#### INPUT DATA ####

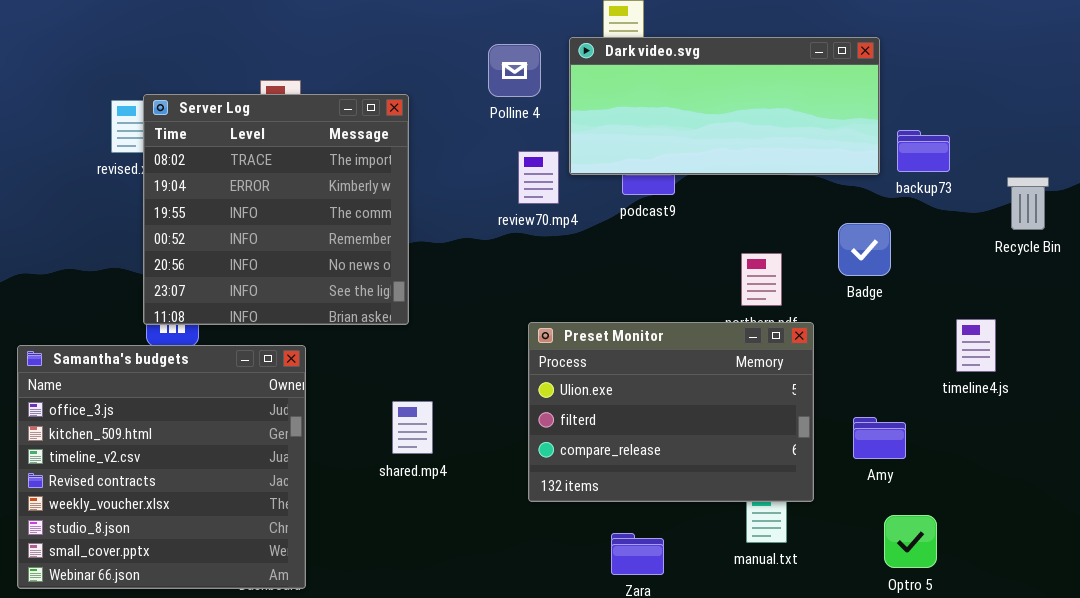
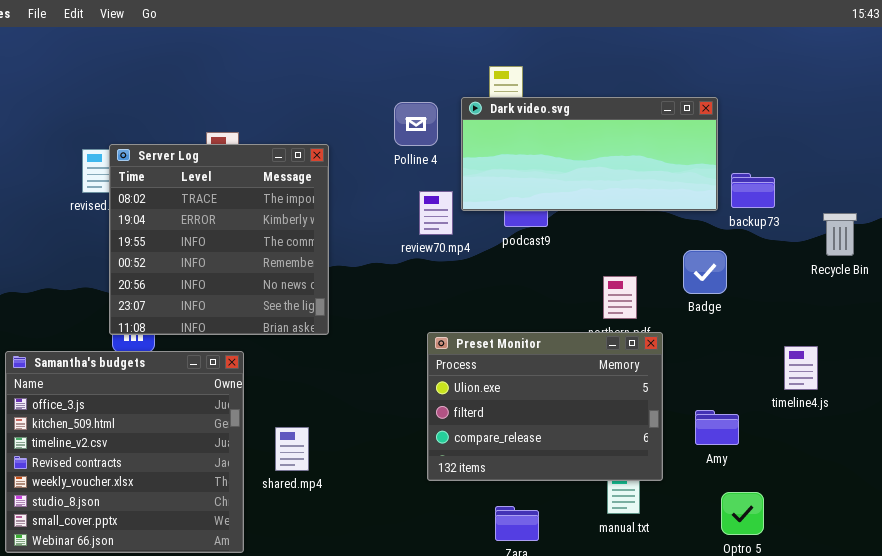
timeline4.js: [956,319,996,372] -> [784,346,818,390], moved
shared.mp4: [392,401,433,454] -> [275,427,309,471], moved

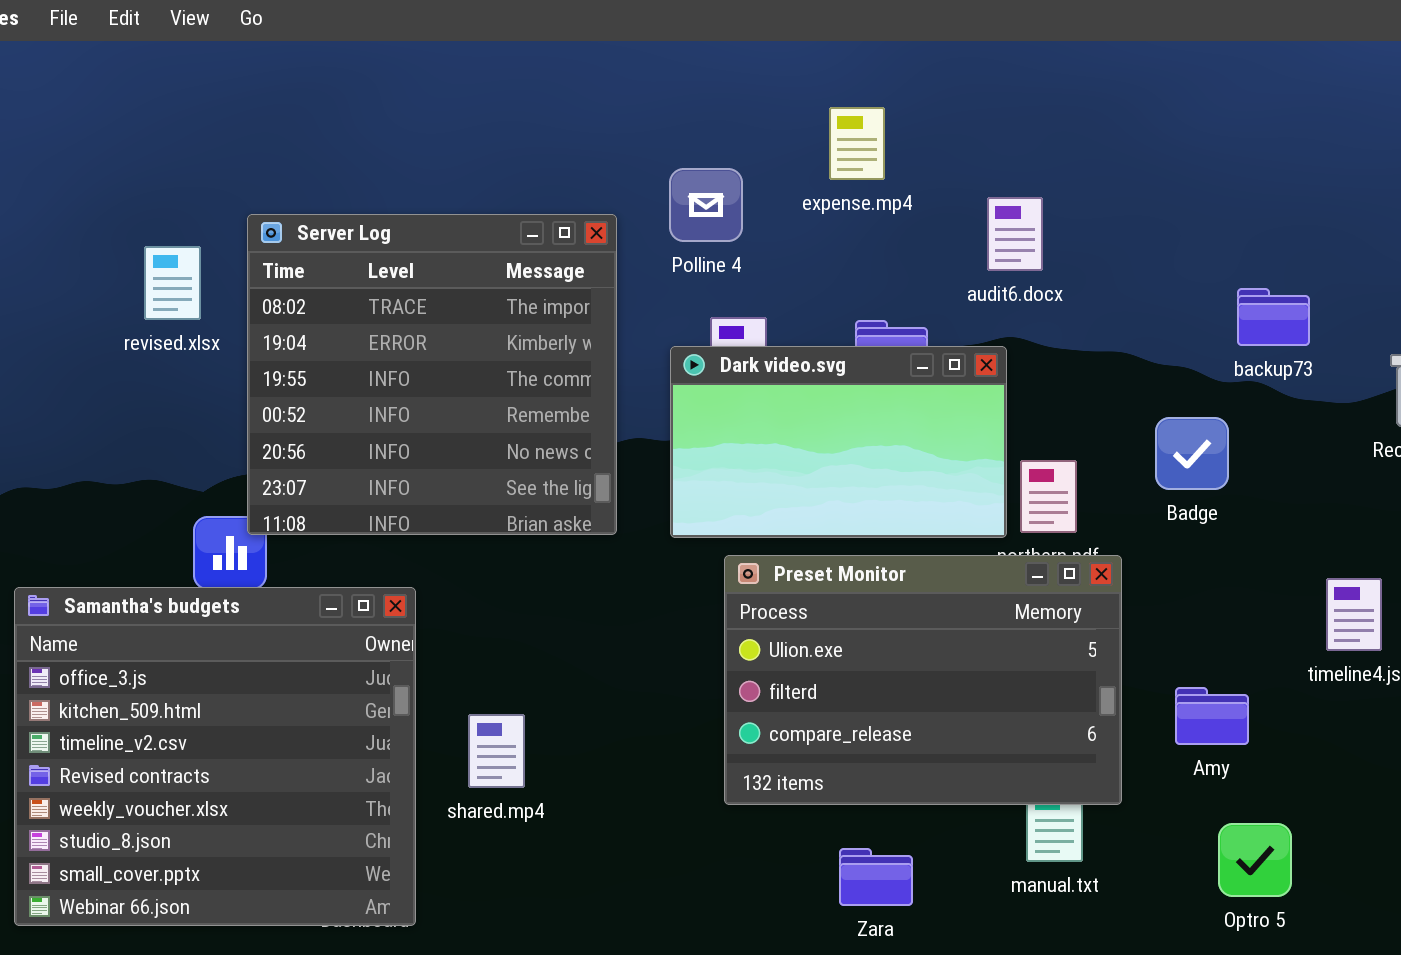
Dark video.svg: [461,97,718,211] -> [670,346,1007,538], moved, resized
Server Log: [109,144,329,335] -> [247,214,617,535], moved

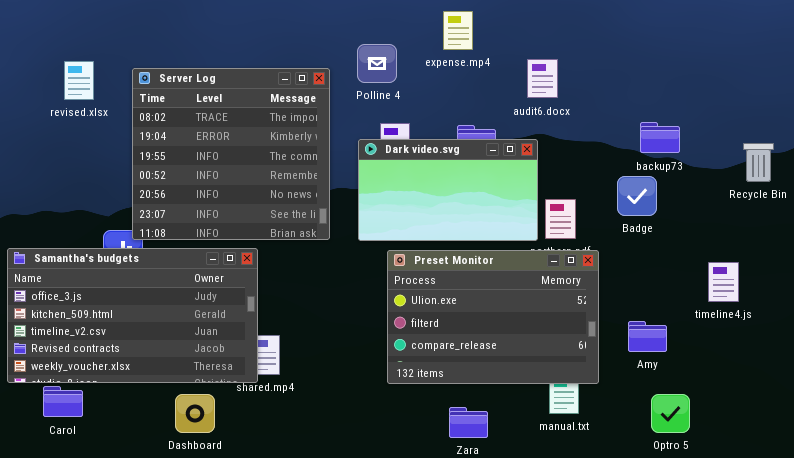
revised.xlsx: [144,246,201,320] -> [64,61,94,100], moved
backup73: [1237,288,1310,346] -> [640,122,680,153], moved
Samantha's budgets: [14,587,416,926] -> [7,248,258,383], moved, resized

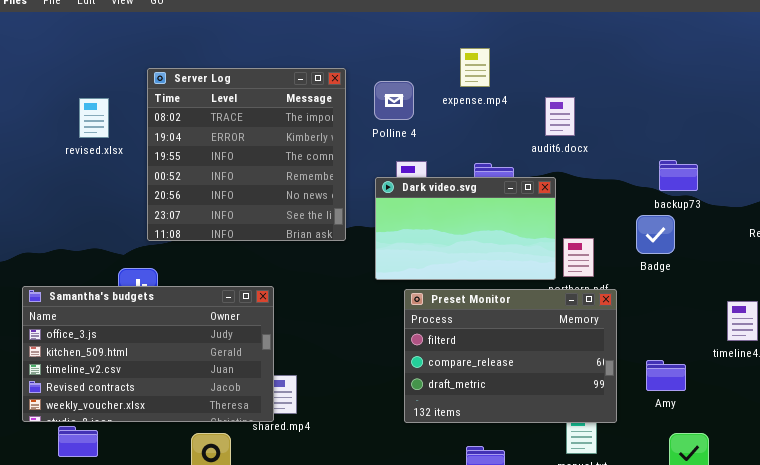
Server Log: [132,68,330,240] -> [147,68,346,241], moved
Preset Monitor: [387,250,599,384] -> [404,289,617,423], scrolled down 1 row

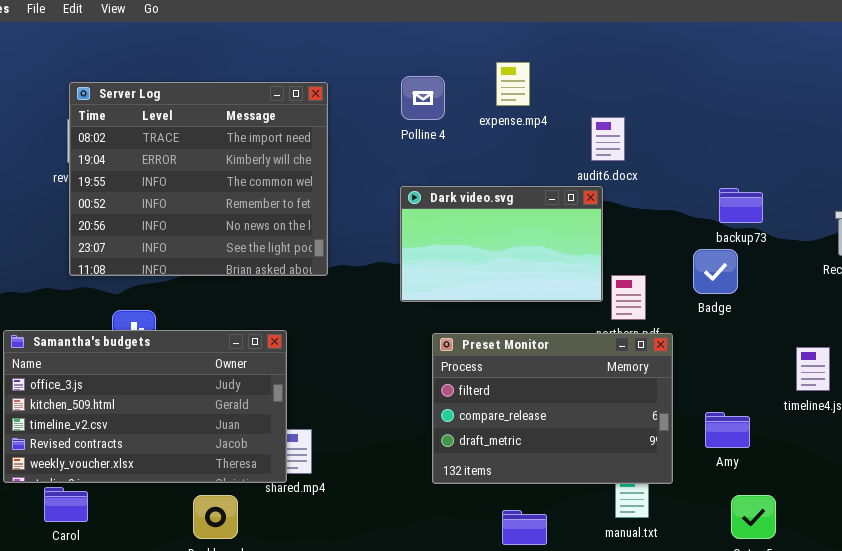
Server Log: [147,68,346,241] -> [69,82,328,276], moved, resized
Polline 4: [374,81,414,120] -> [401,76,445,120], moved
Dark video.svg: [375,177,556,280] -> [400,186,603,302], moved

####

[TASK REQUIREMENTS] The entries above are to be repeated exactly, except for any pictures.

[SOLUTION TO THIS TASK]
timeline4.js: [956,319,996,372] -> [784,346,818,390], moved
shared.mp4: [392,401,433,454] -> [275,427,309,471], moved

Dark video.svg: [461,97,718,211] -> [670,346,1007,538], moved, resized
Server Log: [109,144,329,335] -> [247,214,617,535], moved

revised.xlsx: [144,246,201,320] -> [64,61,94,100], moved
backup73: [1237,288,1310,346] -> [640,122,680,153], moved
Samantha's budgets: [14,587,416,926] -> [7,248,258,383], moved, resized

Server Log: [132,68,330,240] -> [147,68,346,241], moved
Preset Monitor: [387,250,599,384] -> [404,289,617,423], scrolled down 1 row

Server Log: [147,68,346,241] -> [69,82,328,276], moved, resized
Polline 4: [374,81,414,120] -> [401,76,445,120], moved
Dark video.svg: [375,177,556,280] -> [400,186,603,302], moved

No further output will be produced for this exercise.